[Opening Provided material section]

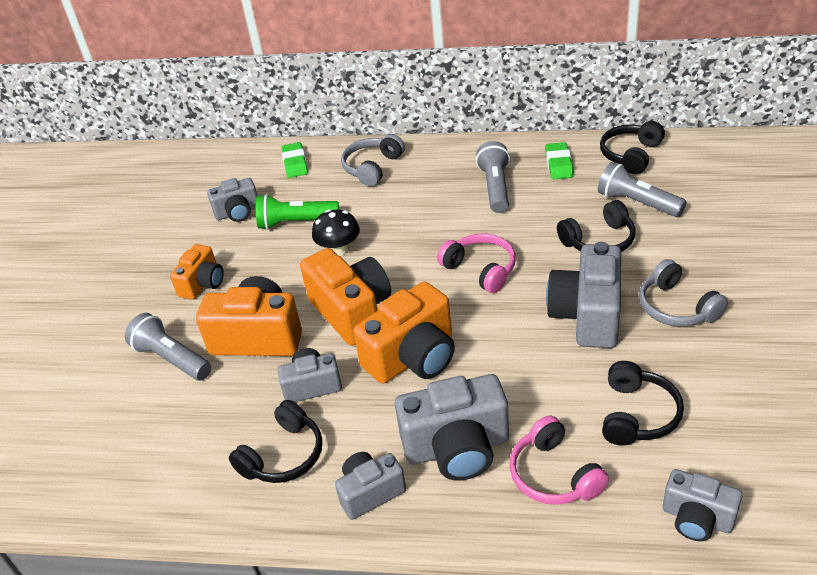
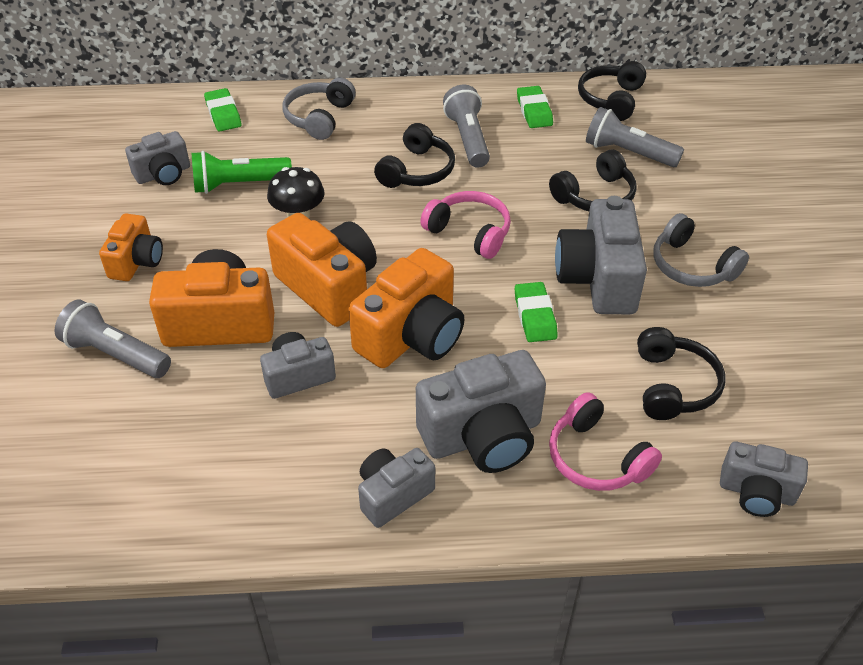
camera: 15 degrees left, 5 degrees up
(283, 455) = (280, 460): black headphones -> black headphones (416, 170)
(523, 345) = (535, 316): none -> green eraser

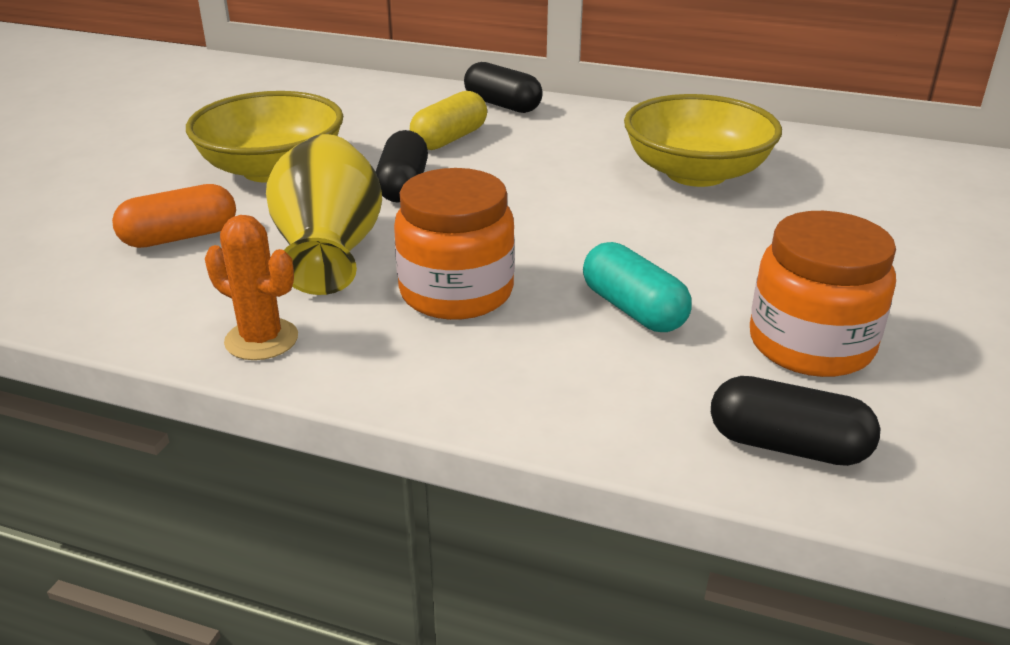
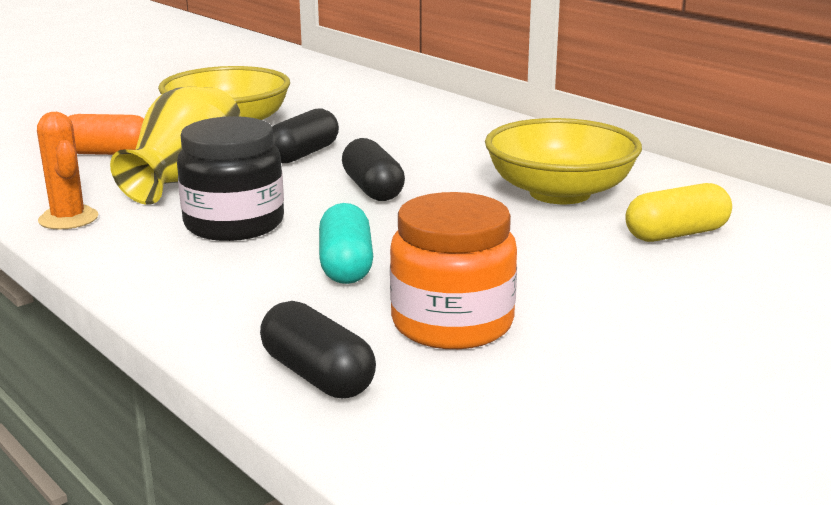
camera: 30 degrees right, 10 degrees down
(449, 139) = (388, 132): yellow capsule -> yellow capsule (676, 234)
(456, 292) = (234, 224): orange jar -> black jar
(502, 105) = (469, 117): black capsule -> black capsule (372, 189)

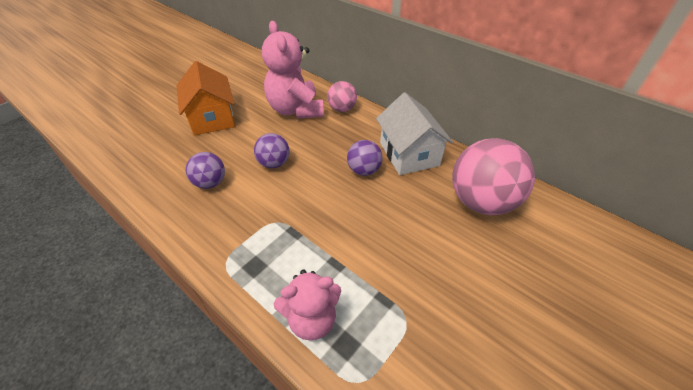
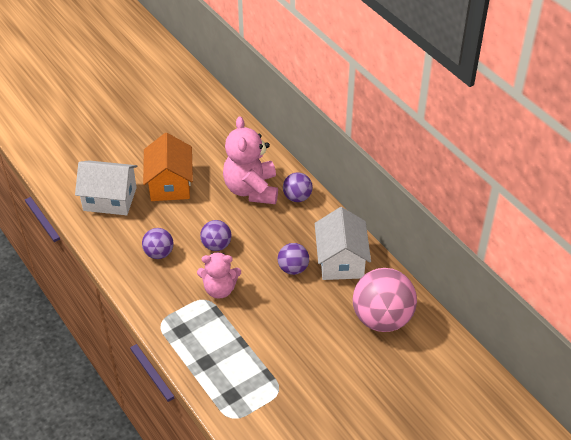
camera: 15 degrees right, 0 degrees up
(148, 141) = (110, 199): none -> white house
(312, 319) = (213, 375): pink teddy bear -> pink teddy bear (220, 289)
(342, 109) = (297, 197): pink ball -> purple ball

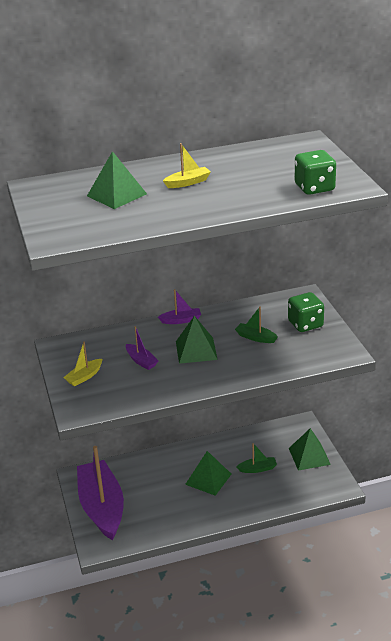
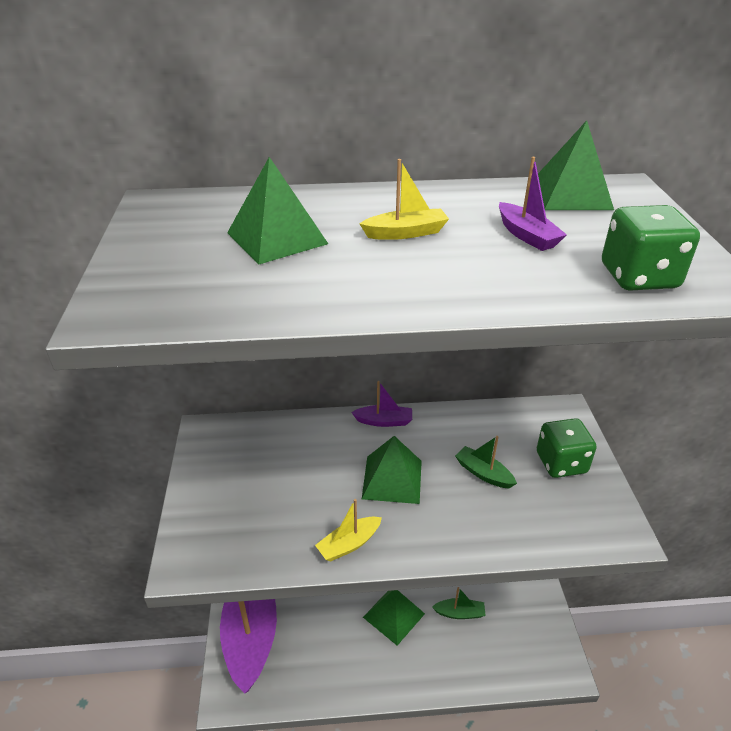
camera: 10 degrees right, 5 degrees up
(84, 377) = (221, 496): yellow boat -> yellow boat (349, 544)
(141, 361) = (309, 483): purple boat -> purple boat (526, 235)
(309, 456) = (530, 607): green pyramid -> green pyramid (570, 195)

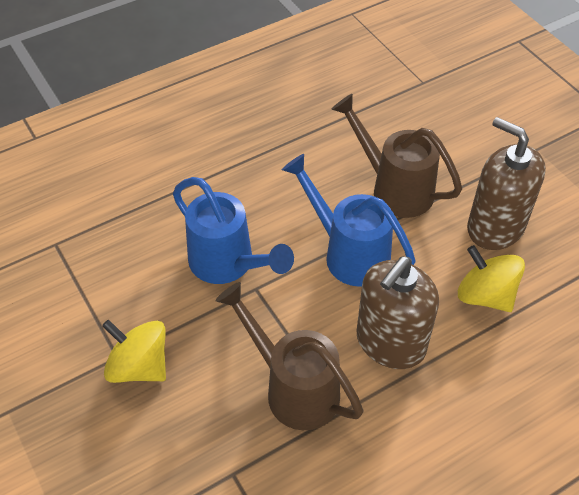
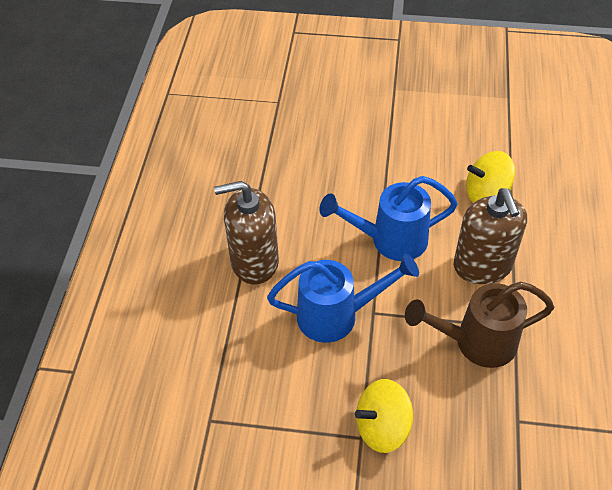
camera: 50 degrees left, 0 degrees up
(394, 188) = (357, 179): brown watering can -> none
(495, 227) = (438, 152): brown soap dispenser -> brown soap dispenser (254, 262)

[Closing Provided material section]

**Task goal**. No pictures belong in the copy. Repeat the entries exactly.

**Response to this task**.
camera: 15 degrees left, 5 degrees up
(283, 455) = (280, 460): black headphones -> black headphones (416, 170)
(523, 345) = (535, 316): none -> green eraser

camera: 30 degrees right, 10 degrees down
(449, 139) = (388, 132): yellow capsule -> yellow capsule (676, 234)
(456, 292) = (234, 224): orange jar -> black jar
(502, 105) = (469, 117): black capsule -> black capsule (372, 189)

camera: 15 degrees right, 0 degrees up
(148, 141) = (110, 199): none -> white house
(312, 319) = (213, 375): pink teddy bear -> pink teddy bear (220, 289)
(342, 109) = (297, 197): pink ball -> purple ball

camera: 10 degrees right, 5 degrees up
(84, 377) = (221, 496): yellow boat -> yellow boat (349, 544)
(141, 361) = (309, 483): purple boat -> purple boat (526, 235)
(309, 456) = (530, 607): green pyramid -> green pyramid (570, 195)

camera: 50 degrees left, 0 degrees up
(394, 188) = (357, 179): brown watering can -> none
(495, 227) = (438, 152): brown soap dispenser -> brown soap dispenser (254, 262)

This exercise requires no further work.